▶ TASK INSTRUCTIONS
Start the copy at the line containing "MATRIX2: MAX7221 -> MAX7219" and run it through the last line of the records. Repeat each line exactly; omit pictures.

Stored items
......
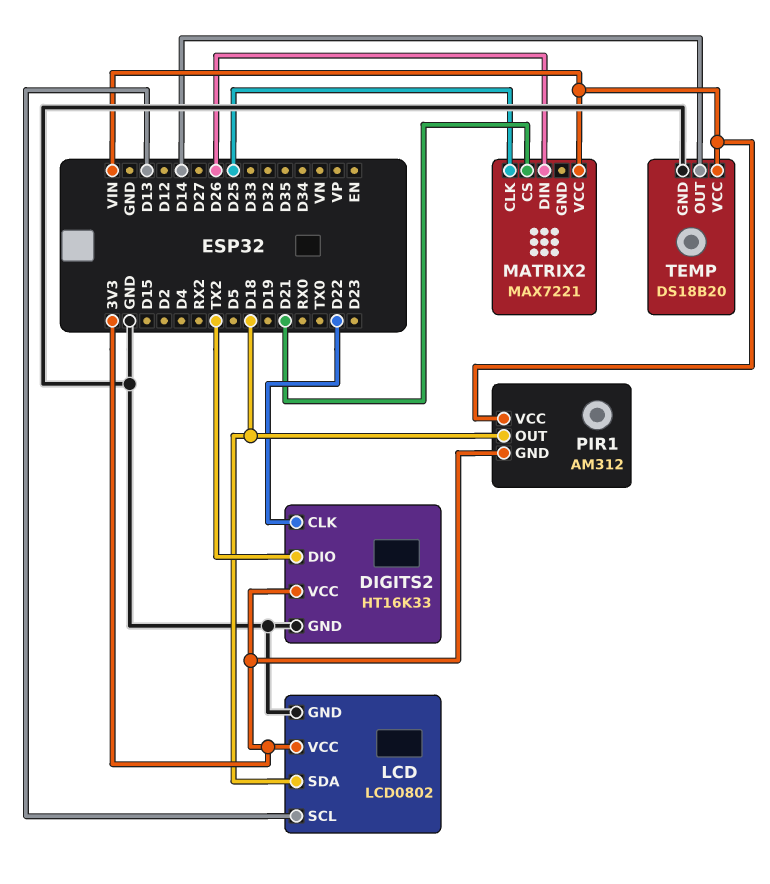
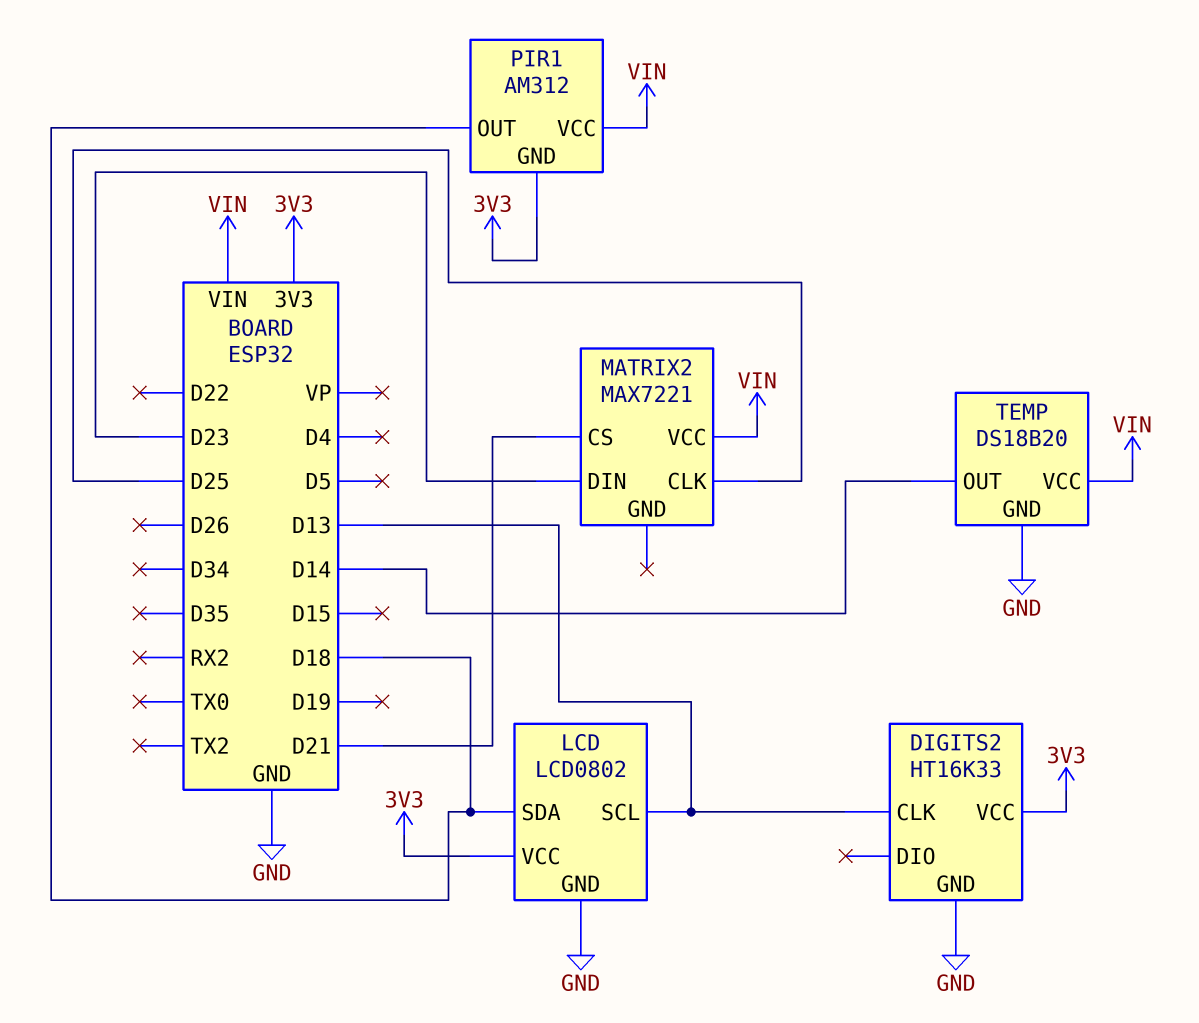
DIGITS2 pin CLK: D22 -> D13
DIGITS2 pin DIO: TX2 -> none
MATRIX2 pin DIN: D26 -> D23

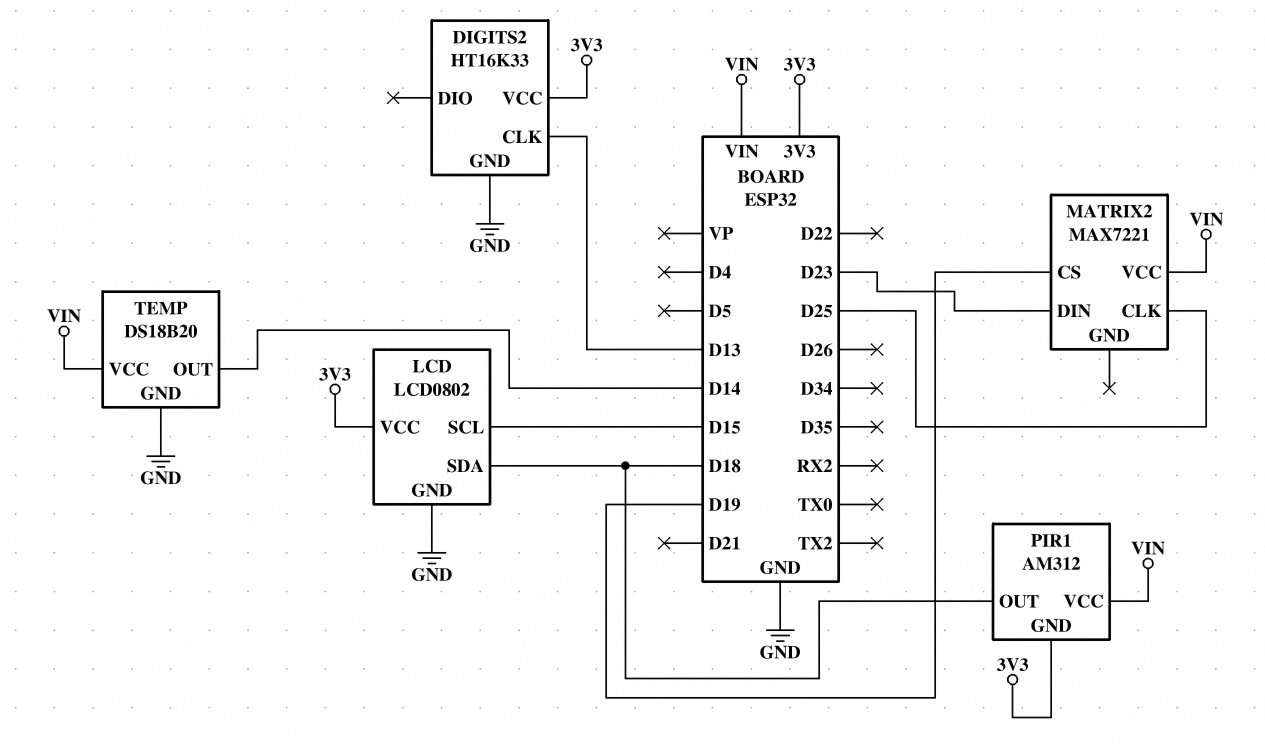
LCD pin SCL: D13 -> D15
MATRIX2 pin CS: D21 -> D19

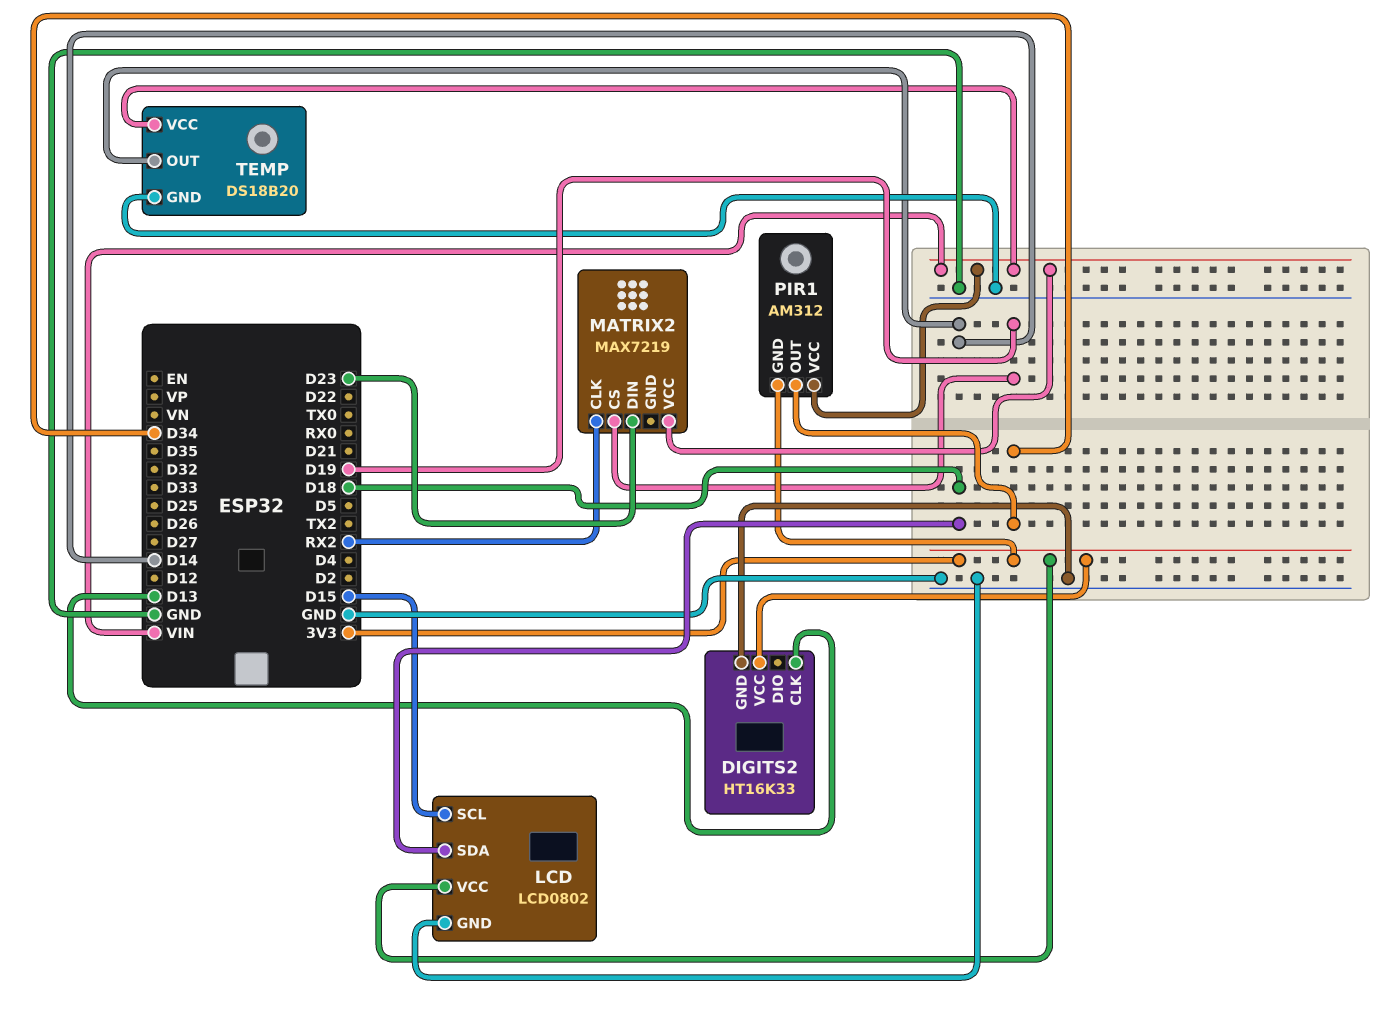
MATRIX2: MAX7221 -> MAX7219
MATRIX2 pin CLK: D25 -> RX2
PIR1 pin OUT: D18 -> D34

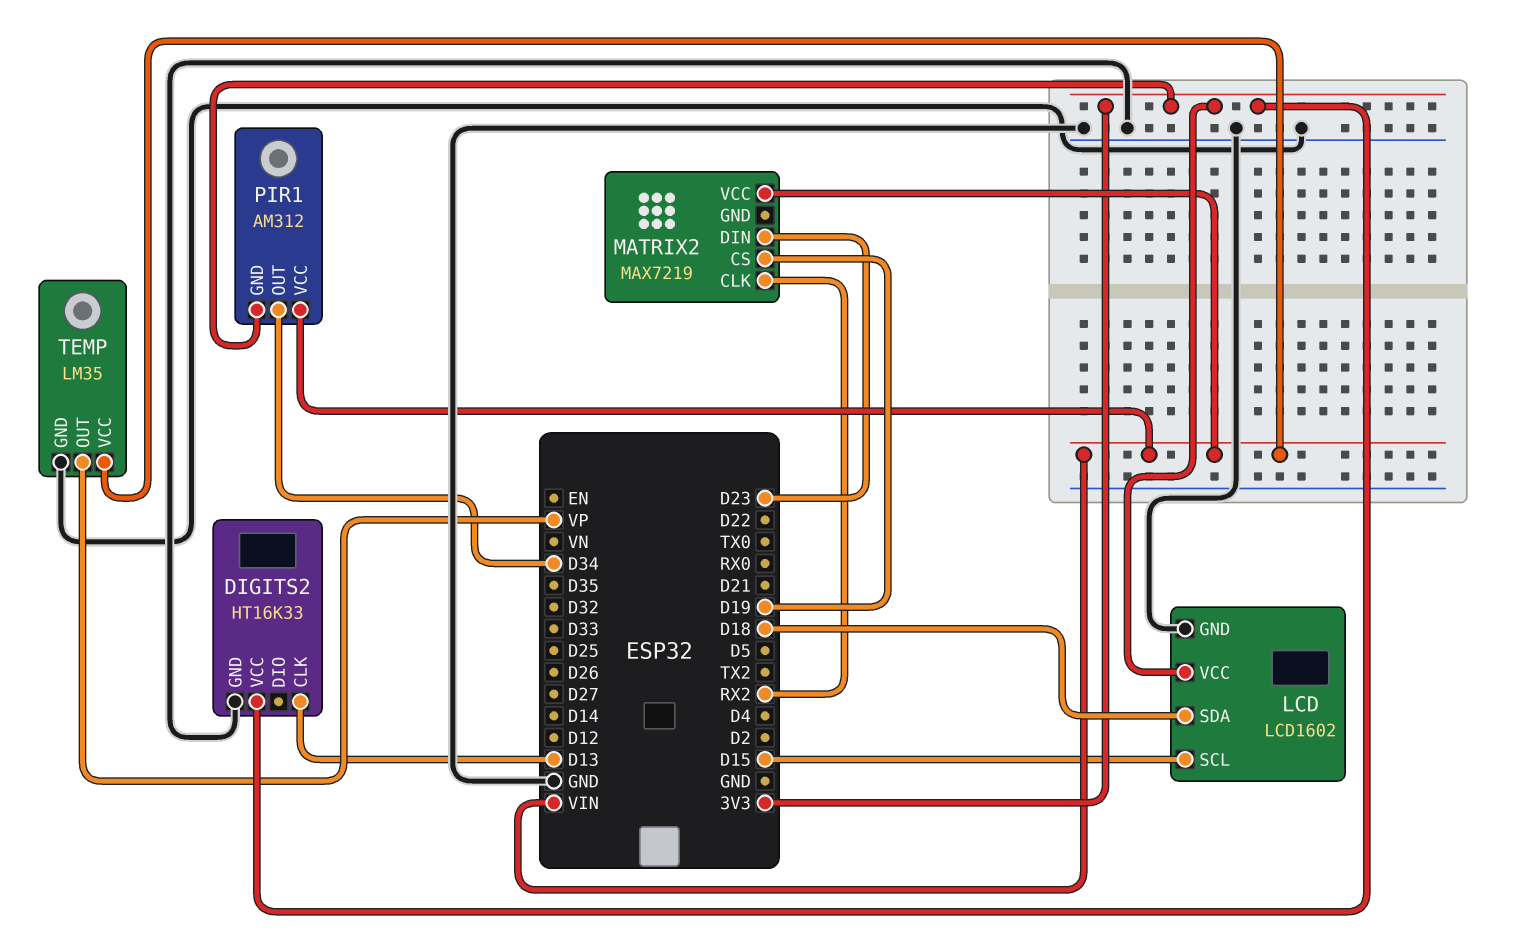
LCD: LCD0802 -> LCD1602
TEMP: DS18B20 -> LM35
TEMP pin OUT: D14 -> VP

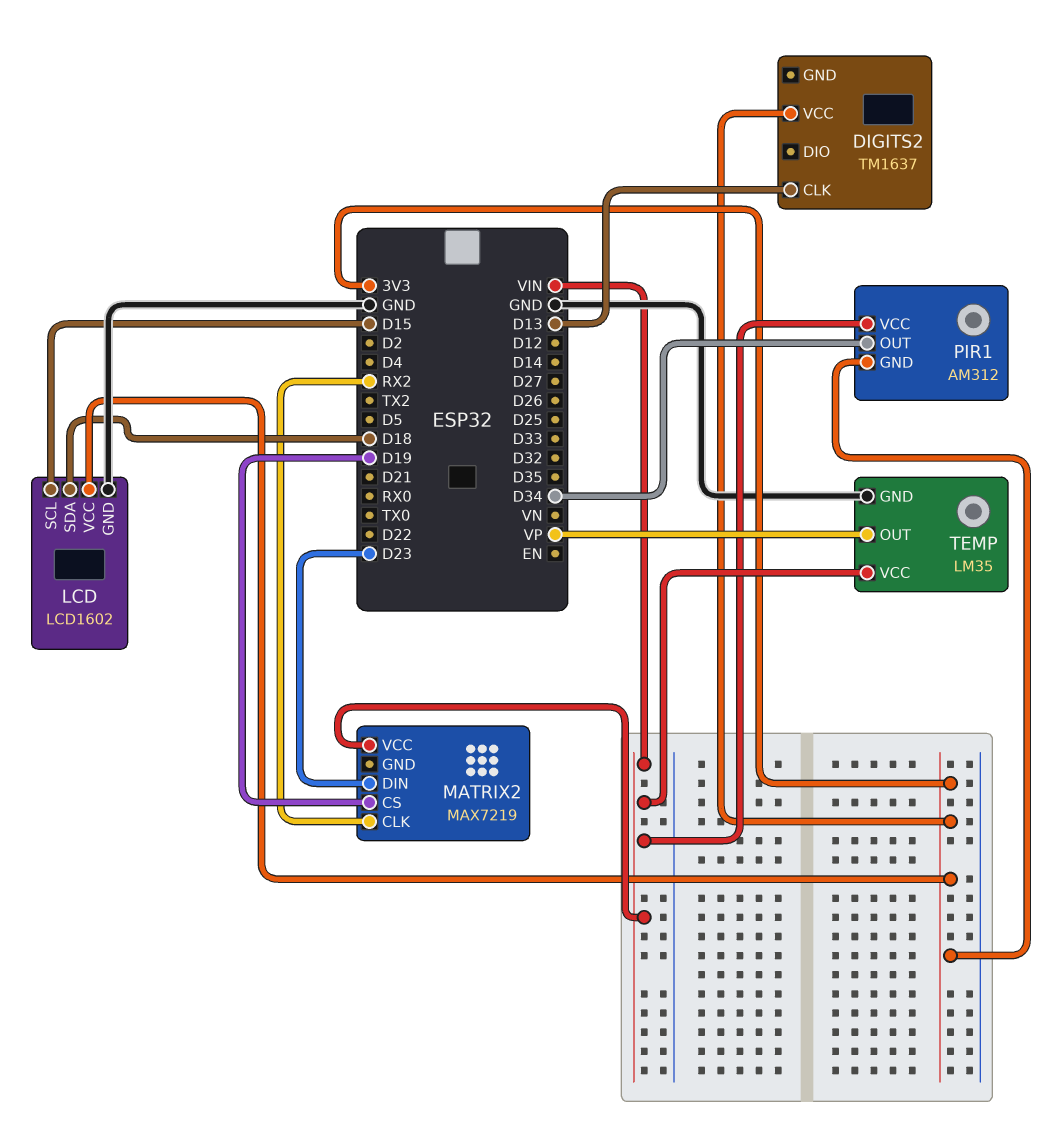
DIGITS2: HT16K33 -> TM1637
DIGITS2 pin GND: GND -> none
......
▶ WRITTEN RESPONSE
MATRIX2: MAX7221 -> MAX7219
MATRIX2 pin CLK: D25 -> RX2
PIR1 pin OUT: D18 -> D34

LCD: LCD0802 -> LCD1602
TEMP: DS18B20 -> LM35
TEMP pin OUT: D14 -> VP

DIGITS2: HT16K33 -> TM1637
DIGITS2 pin GND: GND -> none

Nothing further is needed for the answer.